§ ASSIGNMENT: Beneath this line are the data; copy exactly the part of them that opens with the line containing "camera: 65 degrees left, 0 degrees up" and closes with the line containing "(118, 242) = (548, 129): purple", and only that part.

─── INFORMATION GIVEN ───

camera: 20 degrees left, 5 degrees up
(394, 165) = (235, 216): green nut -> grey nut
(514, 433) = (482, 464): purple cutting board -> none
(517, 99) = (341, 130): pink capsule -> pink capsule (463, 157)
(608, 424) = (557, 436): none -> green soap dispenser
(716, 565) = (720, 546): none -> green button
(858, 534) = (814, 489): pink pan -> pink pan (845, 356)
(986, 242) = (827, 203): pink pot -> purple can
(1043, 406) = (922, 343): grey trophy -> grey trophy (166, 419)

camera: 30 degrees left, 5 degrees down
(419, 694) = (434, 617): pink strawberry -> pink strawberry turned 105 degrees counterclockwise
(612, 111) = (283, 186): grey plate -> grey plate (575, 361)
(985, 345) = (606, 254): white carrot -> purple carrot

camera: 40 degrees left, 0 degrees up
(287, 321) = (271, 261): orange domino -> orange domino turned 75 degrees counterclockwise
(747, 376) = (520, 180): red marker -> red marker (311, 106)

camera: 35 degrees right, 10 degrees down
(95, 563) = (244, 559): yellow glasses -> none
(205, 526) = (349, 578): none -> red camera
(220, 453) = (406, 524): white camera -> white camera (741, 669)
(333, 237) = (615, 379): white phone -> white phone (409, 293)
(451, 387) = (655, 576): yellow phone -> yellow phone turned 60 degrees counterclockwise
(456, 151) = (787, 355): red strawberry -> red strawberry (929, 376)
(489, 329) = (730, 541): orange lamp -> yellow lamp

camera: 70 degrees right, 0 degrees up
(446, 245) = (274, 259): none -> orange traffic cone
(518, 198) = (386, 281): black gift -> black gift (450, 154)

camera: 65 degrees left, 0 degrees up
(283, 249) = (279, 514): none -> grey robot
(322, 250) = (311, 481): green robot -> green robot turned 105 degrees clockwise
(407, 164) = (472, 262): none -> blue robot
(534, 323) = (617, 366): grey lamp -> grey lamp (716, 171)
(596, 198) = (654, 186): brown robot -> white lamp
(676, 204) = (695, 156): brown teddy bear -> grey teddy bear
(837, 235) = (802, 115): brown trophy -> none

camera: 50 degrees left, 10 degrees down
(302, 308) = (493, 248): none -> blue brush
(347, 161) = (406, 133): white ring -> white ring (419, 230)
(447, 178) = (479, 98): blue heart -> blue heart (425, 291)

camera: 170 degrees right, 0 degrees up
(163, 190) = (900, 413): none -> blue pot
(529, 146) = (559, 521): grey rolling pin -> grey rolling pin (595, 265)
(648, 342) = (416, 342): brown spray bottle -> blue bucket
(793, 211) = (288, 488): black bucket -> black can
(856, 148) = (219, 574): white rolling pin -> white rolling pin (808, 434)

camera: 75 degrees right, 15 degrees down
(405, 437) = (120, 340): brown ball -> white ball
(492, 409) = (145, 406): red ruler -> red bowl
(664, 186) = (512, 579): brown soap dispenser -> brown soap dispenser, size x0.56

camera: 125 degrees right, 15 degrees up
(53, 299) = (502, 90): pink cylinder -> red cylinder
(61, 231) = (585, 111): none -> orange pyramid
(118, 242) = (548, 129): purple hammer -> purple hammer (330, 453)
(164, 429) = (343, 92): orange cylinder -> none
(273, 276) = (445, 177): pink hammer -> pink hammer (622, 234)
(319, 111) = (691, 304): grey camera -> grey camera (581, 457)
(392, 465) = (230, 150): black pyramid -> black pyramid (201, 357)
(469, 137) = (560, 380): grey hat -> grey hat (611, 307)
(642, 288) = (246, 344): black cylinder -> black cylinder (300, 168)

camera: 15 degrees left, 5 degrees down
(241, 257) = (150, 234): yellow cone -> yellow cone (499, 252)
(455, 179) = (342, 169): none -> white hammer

───

§ ANSWER SECTION:
camera: 65 degrees left, 0 degrees up
(283, 249) = (279, 514): none -> grey robot
(322, 250) = (311, 481): green robot -> green robot turned 105 degrees clockwise
(407, 164) = (472, 262): none -> blue robot
(534, 323) = (617, 366): grey lamp -> grey lamp (716, 171)
(596, 198) = (654, 186): brown robot -> white lamp
(676, 204) = (695, 156): brown teddy bear -> grey teddy bear
(837, 235) = (802, 115): brown trophy -> none

camera: 50 degrees left, 10 degrees down
(302, 308) = (493, 248): none -> blue brush
(347, 161) = (406, 133): white ring -> white ring (419, 230)
(447, 178) = (479, 98): blue heart -> blue heart (425, 291)

camera: 170 degrees right, 0 degrees up
(163, 190) = (900, 413): none -> blue pot
(529, 146) = (559, 521): grey rolling pin -> grey rolling pin (595, 265)
(648, 342) = (416, 342): brown spray bottle -> blue bucket
(793, 211) = (288, 488): black bucket -> black can
(856, 148) = (219, 574): white rolling pin -> white rolling pin (808, 434)

camera: 75 degrees right, 15 degrees down
(405, 437) = (120, 340): brown ball -> white ball
(492, 409) = (145, 406): red ruler -> red bowl
(664, 186) = (512, 579): brown soap dispenser -> brown soap dispenser, size x0.56

camera: 125 degrees right, 15 degrees up
(53, 299) = (502, 90): pink cylinder -> red cylinder
(61, 231) = (585, 111): none -> orange pyramid
(118, 242) = (548, 129): purple hammer -> purple hammer (330, 453)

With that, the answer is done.